Data for this exercise:
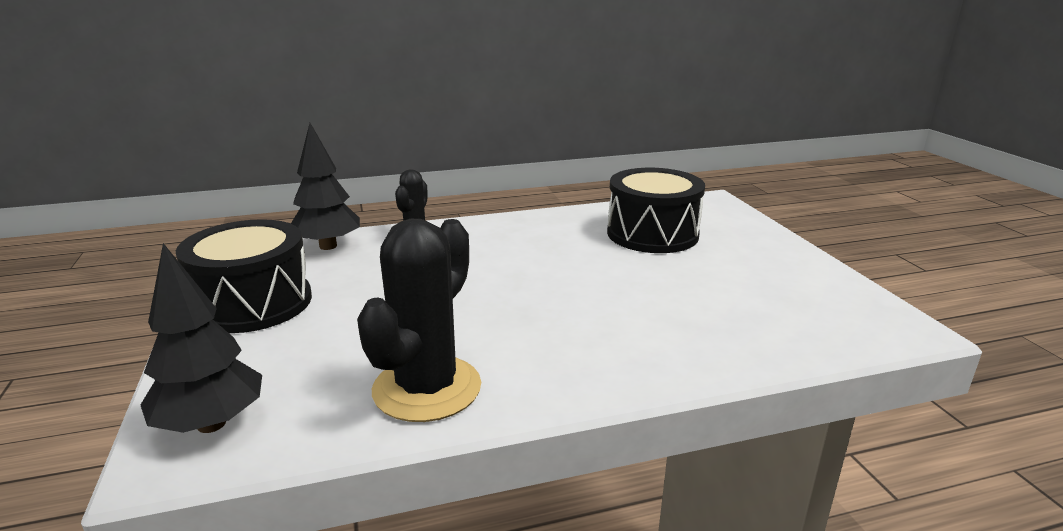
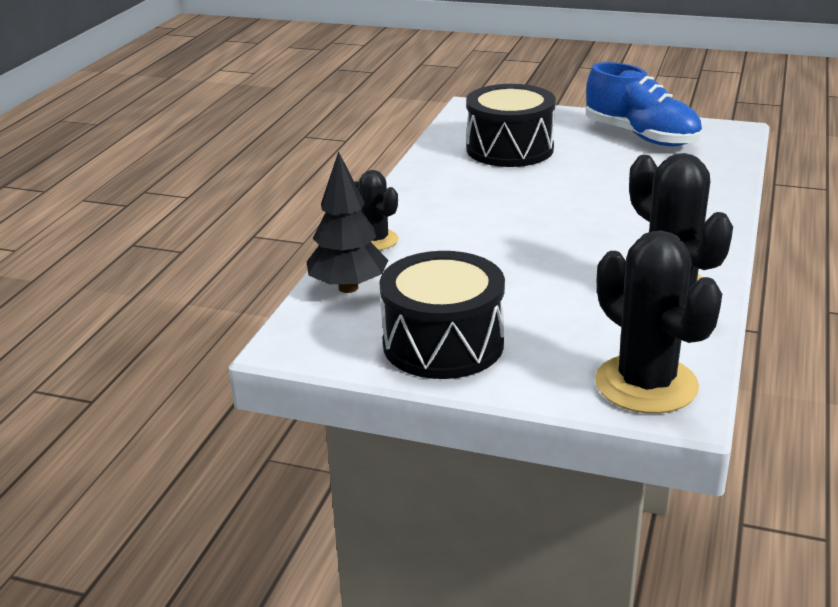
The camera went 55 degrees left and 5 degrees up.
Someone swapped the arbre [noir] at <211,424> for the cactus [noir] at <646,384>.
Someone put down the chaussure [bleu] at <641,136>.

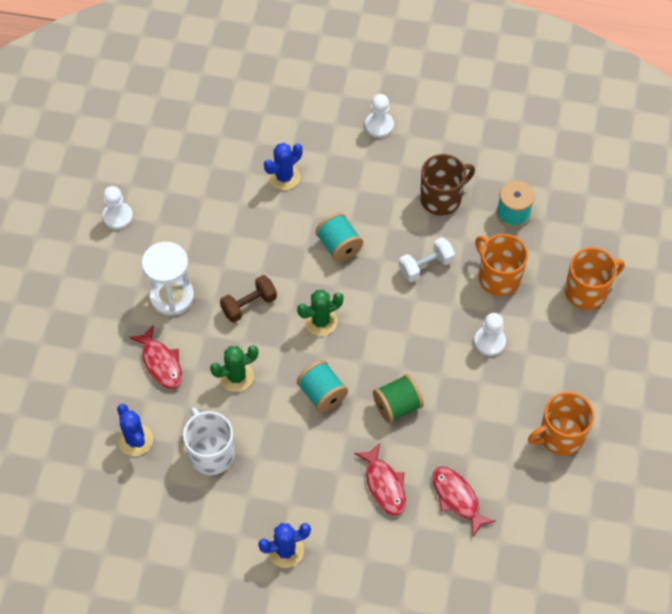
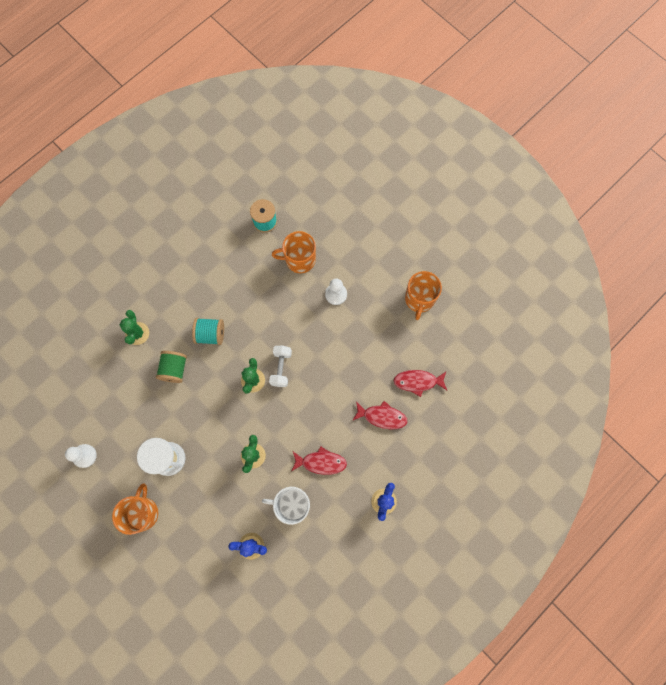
The camera went 55 degrees left and 15 degrees up.
Someone carried the poisson [rouge] from <161,363> to <321,462>.
Someone took away the haltère [marron] at <249,305>.
Someone repainted the cactus [bleu] at <284,177>, which became the cactus [vert] at <137,333>.
Someone took away the bobine [turquoise] at <322,394>.
Someone took away the pion [blanc] at <379,125>.
Someone carried the bobine [vert] from <397,406> to <174,369>.
Someone carried the haltère [blanc] from <425,266> to <281,368>.
Someone took away the tasse [marron] at <441,198>.
Someone carried the tasse [orange] from <587,291> to <142,512>.

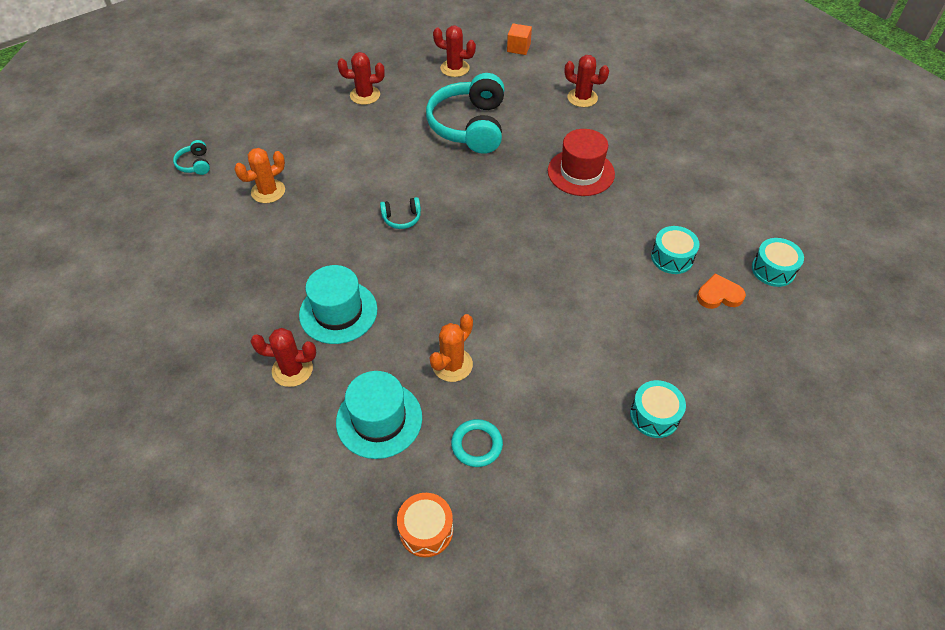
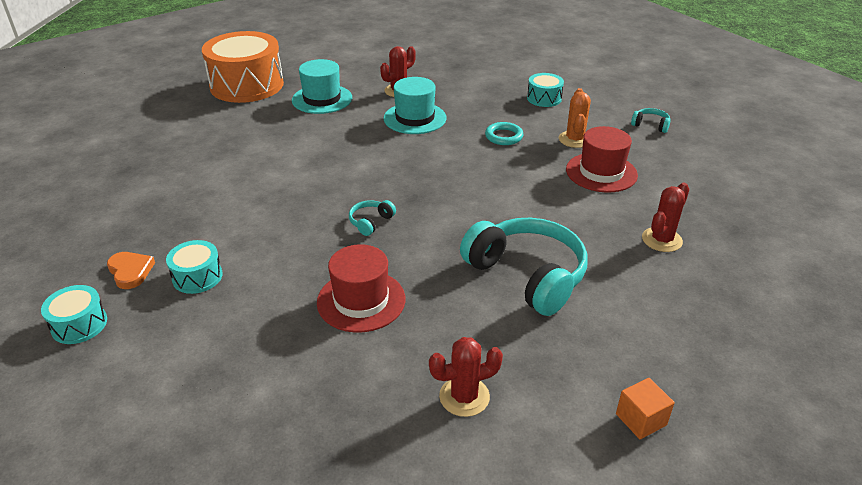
The camera went 135 degrees right and 15 degrees down.
Someone carried the casque audio [turquoise] from <402,218> to <371,222>.
Someone scaled the tambour [orange] at <426,530> by 2.17.
Someone took away the cactus [orange] at <452,365>.
Someone took away the cactus [rouge] at <454,68>.
Someone carried the anneau [turquoise] from <477,445> to <504,136>.
Someone carried the tambour [turquoise] from <654,415> to <544,98>.
Someone rotated the cœur [orange] at <719,295> by 75 degrees counterclockwise.
Someone put down the chapeau [rouge] at <601,172>.

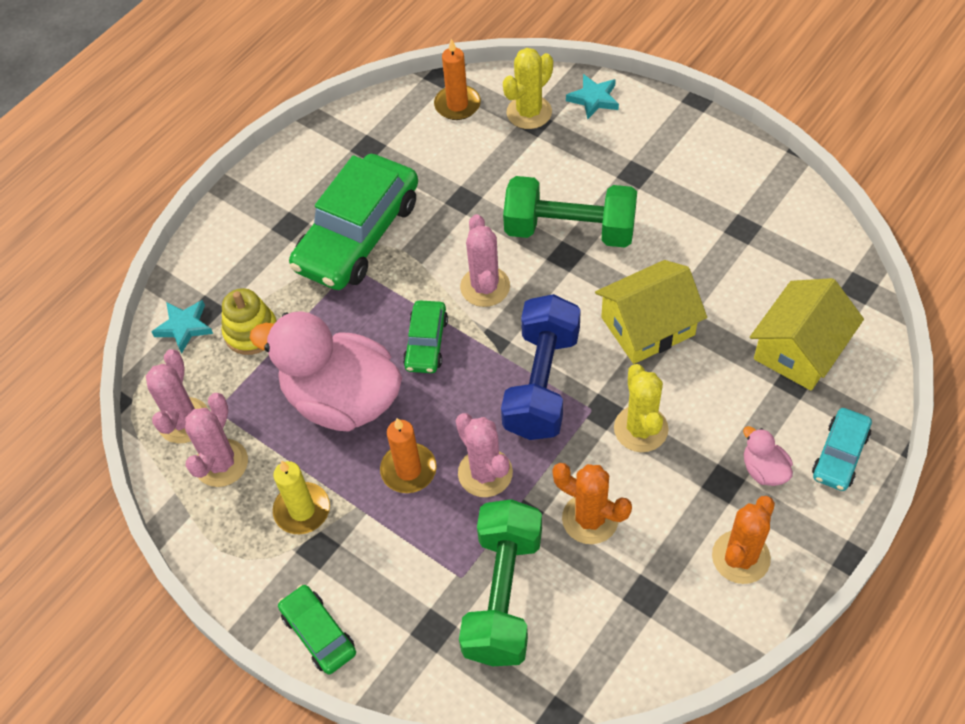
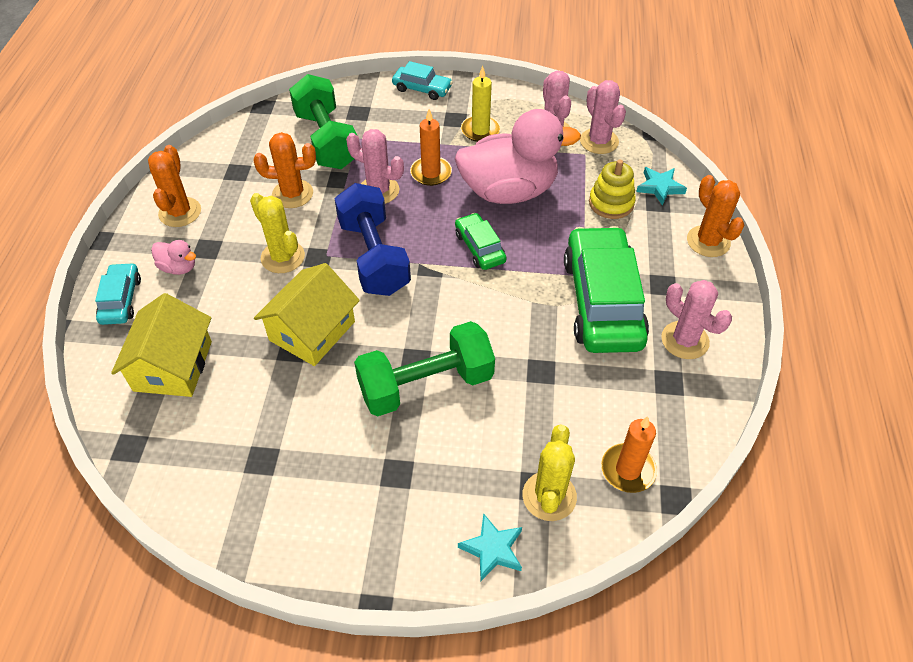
The camera went 145 degrees right and 5 degrees down.
Someone repainted the voiture [vert] at <318,633>, which became the voiture [turquoise] at <422,89>.
Someone carried the cactus [rose] from <485,287> to <685,340>.
Someone put down the cactus [orange] at <708,241>.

Exercise directions: If pictures appear among the entries above, omit them; repeat everything else verbatim.

Your response:
The camera went 55 degrees left and 5 degrees up.
Someone swapped the arbre [noir] at <211,424> for the cactus [noir] at <646,384>.
Someone put down the chaussure [bleu] at <641,136>.

The camera went 55 degrees left and 15 degrees up.
Someone carried the poisson [rouge] from <161,363> to <321,462>.
Someone took away the haltère [marron] at <249,305>.
Someone repainted the cactus [bleu] at <284,177>, which became the cactus [vert] at <137,333>.
Someone took away the bobine [turquoise] at <322,394>.
Someone took away the pion [blanc] at <379,125>.
Someone carried the bobine [vert] from <397,406> to <174,369>.
Someone carried the haltère [blanc] from <425,266> to <281,368>.
Someone took away the tasse [marron] at <441,198>.
Someone carried the tasse [orange] from <587,291> to <142,512>.

The camera went 135 degrees right and 15 degrees down.
Someone carried the casque audio [turquoise] from <402,218> to <371,222>.
Someone scaled the tambour [orange] at <426,530> by 2.17.
Someone took away the cactus [orange] at <452,365>.
Someone took away the cactus [rouge] at <454,68>.
Someone carried the anneau [turquoise] from <477,445> to <504,136>.
Someone carried the tambour [turquoise] from <654,415> to <544,98>.
Someone rotated the cœur [orange] at <719,295> by 75 degrees counterclockwise.
Someone put down the chapeau [rouge] at <601,172>.

The camera went 145 degrees right and 5 degrees down.
Someone repainted the voiture [vert] at <318,633>, which became the voiture [turquoise] at <422,89>.
Someone carried the cactus [rose] from <485,287> to <685,340>.
Someone put down the cactus [orange] at <708,241>.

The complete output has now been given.